━━━━━ Data section
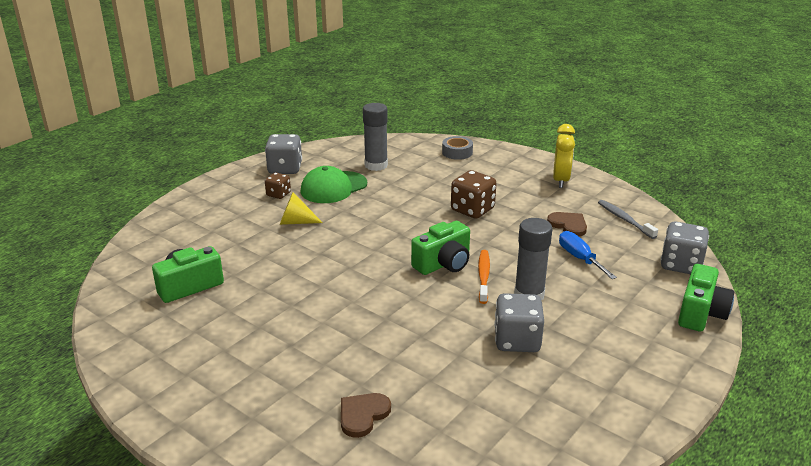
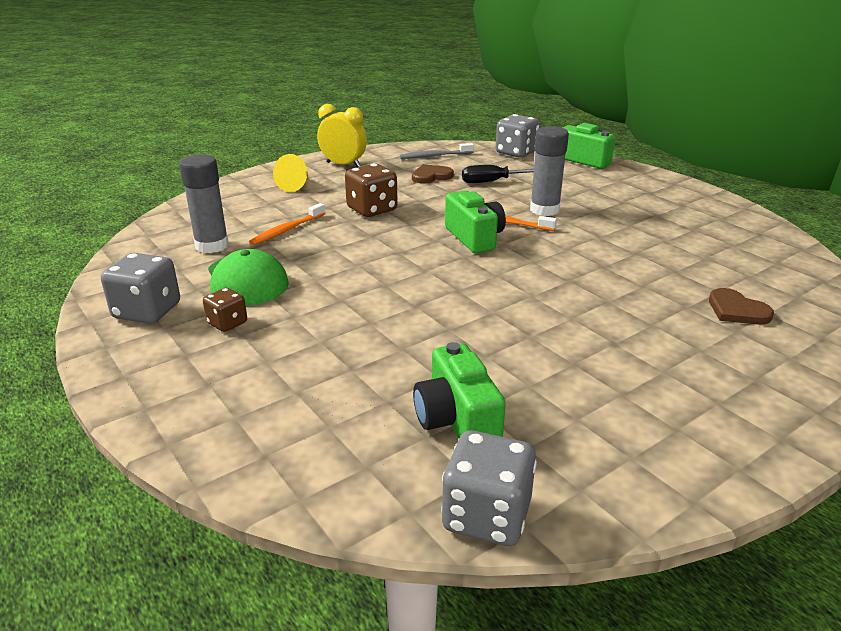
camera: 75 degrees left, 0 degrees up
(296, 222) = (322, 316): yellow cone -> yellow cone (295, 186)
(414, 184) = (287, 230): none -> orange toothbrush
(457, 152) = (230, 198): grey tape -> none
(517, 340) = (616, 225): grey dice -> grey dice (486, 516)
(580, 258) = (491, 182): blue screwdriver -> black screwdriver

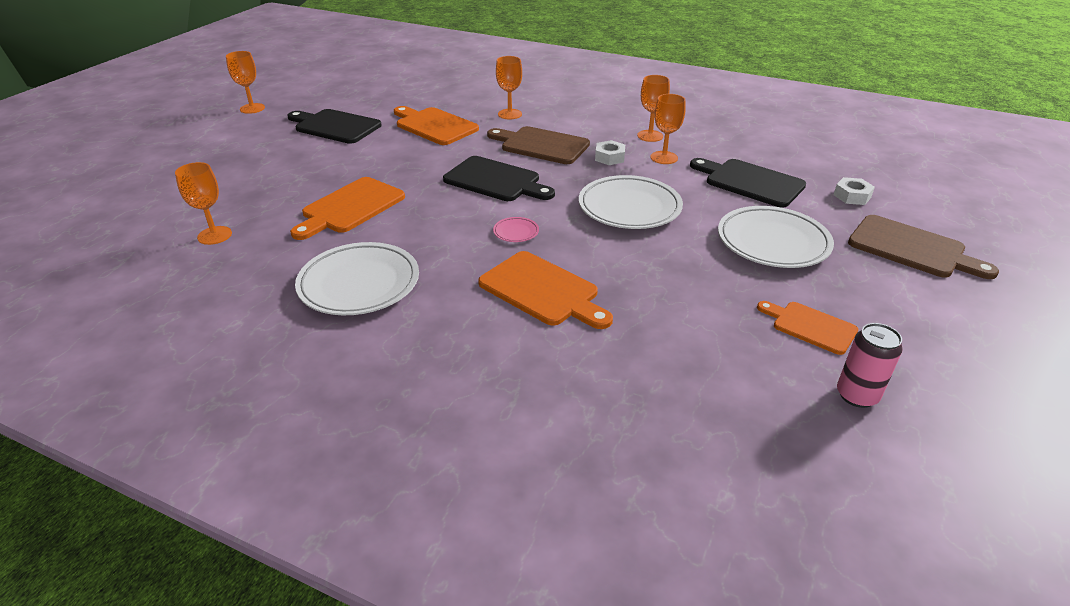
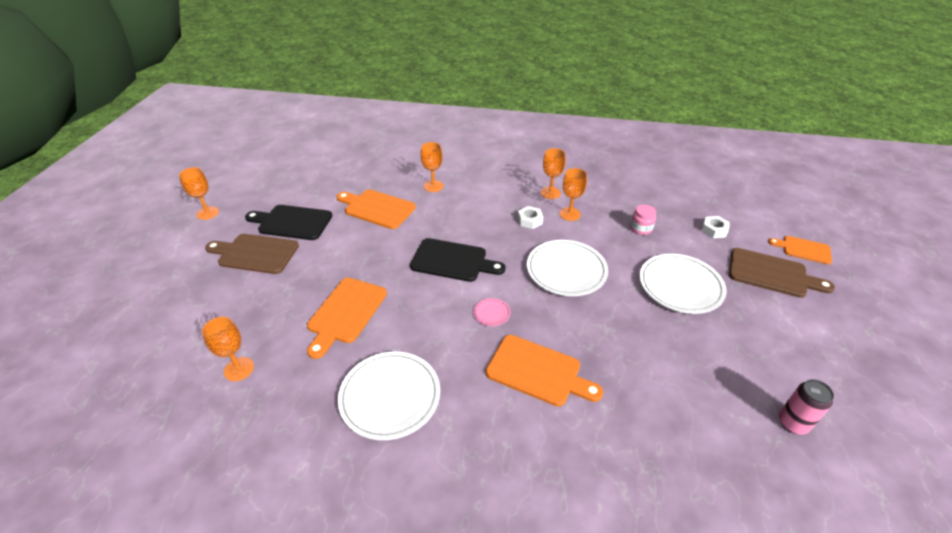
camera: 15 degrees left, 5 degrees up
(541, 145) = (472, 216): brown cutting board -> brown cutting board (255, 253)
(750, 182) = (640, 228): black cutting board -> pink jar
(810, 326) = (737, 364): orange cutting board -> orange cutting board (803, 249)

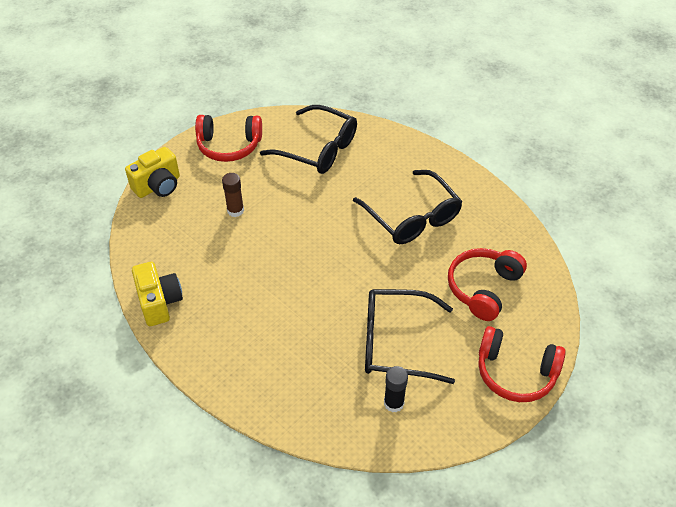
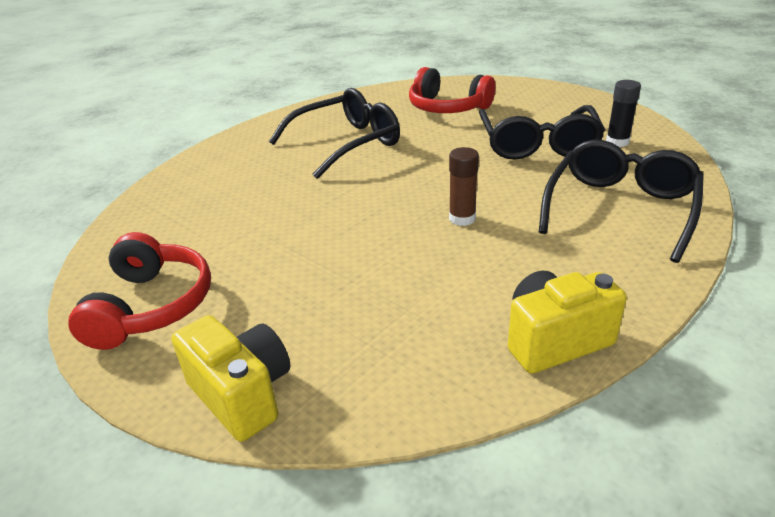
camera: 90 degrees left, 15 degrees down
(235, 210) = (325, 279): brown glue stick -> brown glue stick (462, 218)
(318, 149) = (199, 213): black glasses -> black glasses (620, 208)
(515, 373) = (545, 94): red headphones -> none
━━━━━━━━━━
What is needed
From the first line to the last, copy the records above exactly and leave out the pictures.

Response box
camera: 75 degrees left, 0 degrees up
(296, 222) = (322, 316): yellow cone -> yellow cone (295, 186)
(414, 184) = (287, 230): none -> orange toothbrush
(457, 152) = (230, 198): grey tape -> none
(517, 340) = (616, 225): grey dice -> grey dice (486, 516)
(580, 258) = (491, 182): blue screwdriver -> black screwdriver

camera: 15 degrees left, 5 degrees up
(541, 145) = (472, 216): brown cutting board -> brown cutting board (255, 253)
(750, 182) = (640, 228): black cutting board -> pink jar
(810, 326) = (737, 364): orange cutting board -> orange cutting board (803, 249)

camera: 90 degrees left, 15 degrees down
(235, 210) = (325, 279): brown glue stick -> brown glue stick (462, 218)
(318, 149) = (199, 213): black glasses -> black glasses (620, 208)
(515, 373) = (545, 94): red headphones -> none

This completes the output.